◆ PROBLEM: Recast the stretch of the listing below, from the line that contains "of green leafy trees at center?" through the line that contains "blue denim jacket at upper center is higher", as a Markdown table with two columns, Row and Line. Give each line a row number and leave out blank lines.

◆ SUPPLIED DATA:
Begin
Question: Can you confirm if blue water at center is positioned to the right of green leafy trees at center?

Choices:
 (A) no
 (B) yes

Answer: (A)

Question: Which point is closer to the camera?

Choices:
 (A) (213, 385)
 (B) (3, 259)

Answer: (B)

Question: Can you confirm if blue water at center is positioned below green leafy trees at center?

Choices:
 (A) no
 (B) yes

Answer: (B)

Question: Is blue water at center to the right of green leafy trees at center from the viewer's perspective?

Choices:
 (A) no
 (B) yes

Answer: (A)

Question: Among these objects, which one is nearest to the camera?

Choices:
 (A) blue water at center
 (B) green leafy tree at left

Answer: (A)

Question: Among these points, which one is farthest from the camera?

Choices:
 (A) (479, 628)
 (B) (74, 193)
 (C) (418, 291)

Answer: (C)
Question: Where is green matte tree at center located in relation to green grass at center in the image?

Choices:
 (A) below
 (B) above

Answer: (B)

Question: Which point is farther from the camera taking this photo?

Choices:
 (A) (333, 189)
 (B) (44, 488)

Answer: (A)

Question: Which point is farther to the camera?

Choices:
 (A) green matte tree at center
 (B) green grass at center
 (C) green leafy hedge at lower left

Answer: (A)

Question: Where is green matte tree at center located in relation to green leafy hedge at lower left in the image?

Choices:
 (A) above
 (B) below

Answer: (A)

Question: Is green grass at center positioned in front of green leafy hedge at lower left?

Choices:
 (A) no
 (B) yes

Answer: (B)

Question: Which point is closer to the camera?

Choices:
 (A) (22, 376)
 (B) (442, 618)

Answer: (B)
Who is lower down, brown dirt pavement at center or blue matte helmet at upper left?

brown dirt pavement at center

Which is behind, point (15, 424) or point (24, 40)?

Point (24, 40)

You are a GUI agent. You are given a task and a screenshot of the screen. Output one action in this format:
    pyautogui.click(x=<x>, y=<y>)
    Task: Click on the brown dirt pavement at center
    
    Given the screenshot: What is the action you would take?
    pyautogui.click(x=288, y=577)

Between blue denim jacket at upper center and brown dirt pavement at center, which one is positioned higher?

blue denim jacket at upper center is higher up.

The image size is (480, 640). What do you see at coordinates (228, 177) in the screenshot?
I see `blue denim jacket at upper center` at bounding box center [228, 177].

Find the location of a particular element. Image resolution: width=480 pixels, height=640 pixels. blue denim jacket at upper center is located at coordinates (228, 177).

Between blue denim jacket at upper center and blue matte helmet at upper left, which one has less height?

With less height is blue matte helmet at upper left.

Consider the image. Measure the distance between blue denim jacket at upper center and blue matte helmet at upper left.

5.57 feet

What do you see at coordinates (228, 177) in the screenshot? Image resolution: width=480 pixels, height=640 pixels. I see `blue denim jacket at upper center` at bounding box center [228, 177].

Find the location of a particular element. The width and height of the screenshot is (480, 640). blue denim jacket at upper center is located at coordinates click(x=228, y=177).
End
Begin
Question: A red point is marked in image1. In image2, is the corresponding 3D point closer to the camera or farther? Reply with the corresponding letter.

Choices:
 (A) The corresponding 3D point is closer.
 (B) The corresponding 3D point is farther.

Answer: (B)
End
Begin
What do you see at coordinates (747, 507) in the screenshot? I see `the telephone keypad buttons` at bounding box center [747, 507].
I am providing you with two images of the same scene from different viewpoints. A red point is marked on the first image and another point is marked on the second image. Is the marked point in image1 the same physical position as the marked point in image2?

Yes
End
◆ TASK ANSWER:
| Row | Line |
|---|---|
| 1 | Question: Can you confirm if blue water at center is positioned to the right of green leafy trees at center? |
| 2 | Choices: |
| 3 |  (A) no |
| 4 |  (B) yes |
| 5 | Answer: (A) |
| 6 | Question: Which point is closer to the camera? |
| 7 | Choices: |
| 8 |  (A) (213, 385) |
| 9 |  (B) (3, 259) |
| 10 | Answer: (B) |
| 11 | Question: Can you confirm if blue water at center is positioned below green leafy trees at center? |
| 12 | Choices: |
| 13 |  (A) no |
| 14 |  (B) yes |
| 15 | Answer: (B) |
| 16 | Question: Is blue water at center to the right of green leafy trees at center from the viewer's perspective? |
| 17 | Choices: |
| 18 |  (A) no |
| 19 |  (B) yes |
| 20 | Answer: (A) |
| 21 | Question: Among these objects, which one is nearest to the camera? |
| 22 | Choices: |
| 23 |  (A) blue water at center |
| 24 |  (B) green leafy tree at left |
| 25 | Answer: (A) |
| 26 | Question: Among these points, which one is farthest from the camera? |
| 27 | Choices: |
| 28 |  (A) (479, 628) |
| 29 |  (B) (74, 193) |
| 30 |  (C) (418, 291) |
| 31 | Answer: (C) |
| 32 | Question: Where is green matte tree at center located in relation to green grass at center in the image? |
| 33 | Choices: |
| 34 |  (A) below |
| 35 |  (B) above |
| 36 | Answer: (B) |
| 37 | Question: Which point is farther from the camera taking this photo? |
| 38 | Choices: |
| 39 |  (A) (333, 189) |
| 40 |  (B) (44, 488) |
| 41 | Answer: (A) |
| 42 | Question: Which point is farther to the camera? |
| 43 | Choices: |
| 44 |  (A) green matte tree at center |
| 45 |  (B) green grass at center |
| 46 |  (C) green leafy hedge at lower left |
| 47 | Answer: (A) |
| 48 | Question: Where is green matte tree at center located in relation to green leafy hedge at lower left in the image? |
| 49 | Choices: |
| 50 |  (A) above |
| 51 |  (B) below |
| 52 | Answer: (A) |
| 53 | Question: Is green grass at center positioned in front of green leafy hedge at lower left? |
| 54 | Choices: |
| 55 |  (A) no |
| 56 |  (B) yes |
| 57 | Answer: (B) |
| 58 | Question: Which point is closer to the camera? |
| 59 | Choices: |
| 60 |  (A) (22, 376) |
| 61 |  (B) (442, 618) |
| 62 | Answer: (B) |
| 63 | Who is lower down, brown dirt pavement at center or blue matte helmet at upper left? |
| 64 | brown dirt pavement at center |
| 65 | Which is behind, point (15, 424) or point (24, 40)? |
| 66 | Point (24, 40) |
| 67 | You are a GUI agent. You are given a task and a screenshot of the screen. Output one action in this format: |
| 68 |     pyautogui.click(x=<x>, y=<y>) |
| 69 |     Task: Click on the brown dirt pavement at center |
| 70 |     Given the screenshot: What is the action you would take? |
| 71 |     pyautogui.click(x=288, y=577) |
| 72 | Between blue denim jacket at upper center and brown dirt pavement at center, which one is positioned higher? |
| 73 | blue denim jacket at upper center is higher up. |